REQUIRED WORK:
The reply must repeat the listing below exactly and carry none of its pictures.

RECORDED INFORMATION:

────────────────────

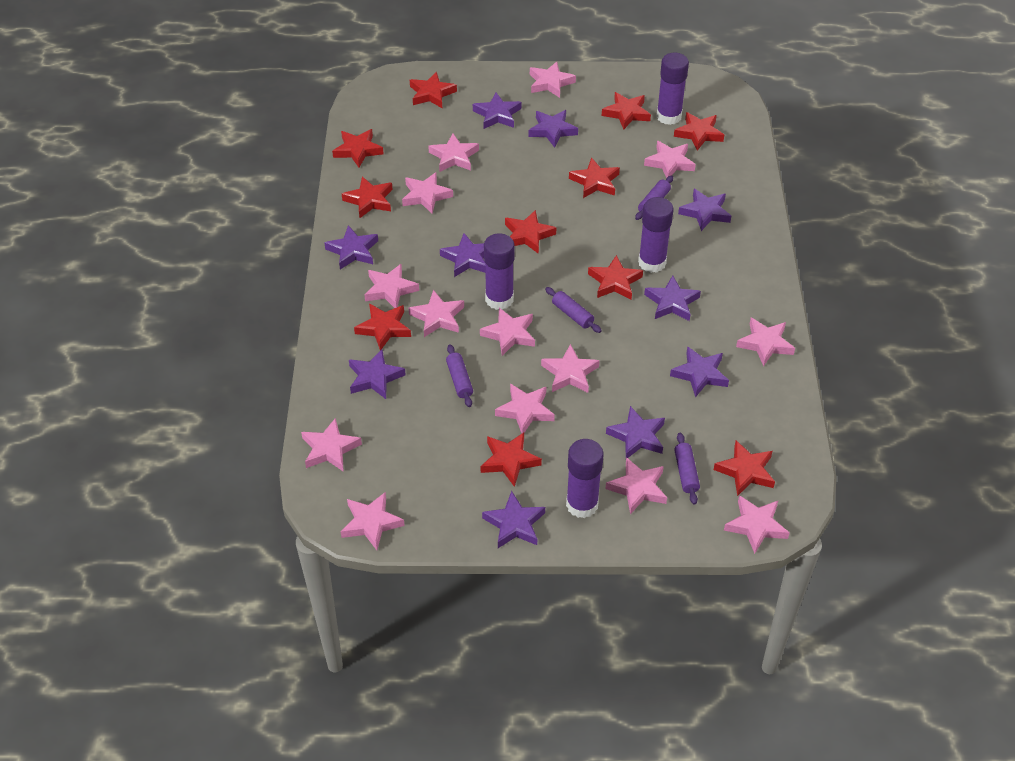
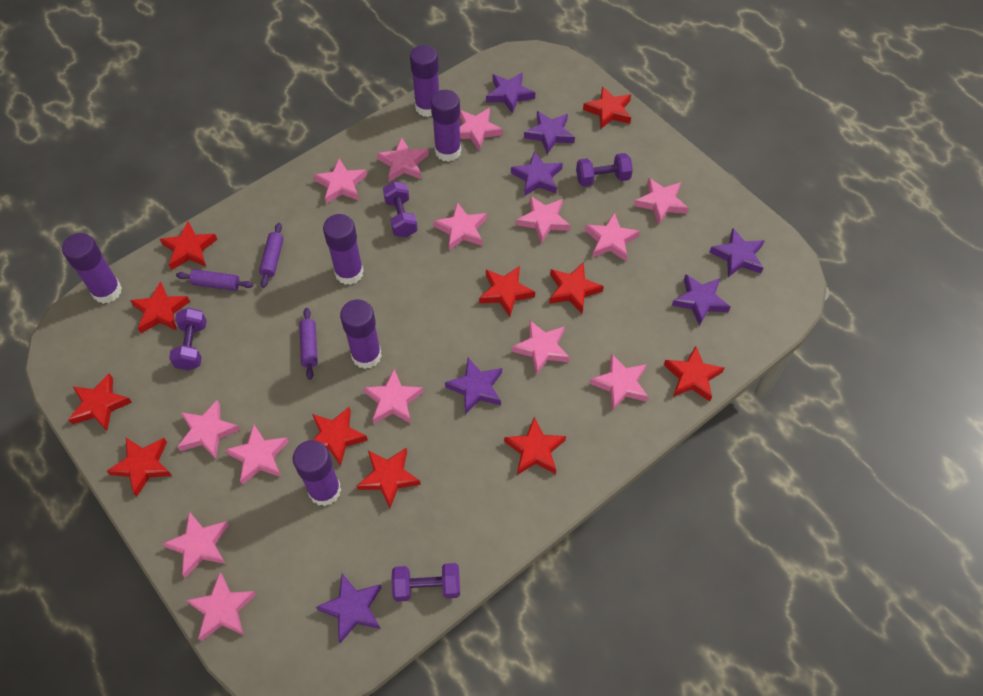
purple dumbbell: 0 -> 4
purple glue stick: 4 -> 6
purple rolling pin: 4 -> 3
purple star: 10 -> 7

────────────────────

EXPECTED ANSWER:
purple dumbbell: 0 -> 4
purple glue stick: 4 -> 6
purple rolling pin: 4 -> 3
purple star: 10 -> 7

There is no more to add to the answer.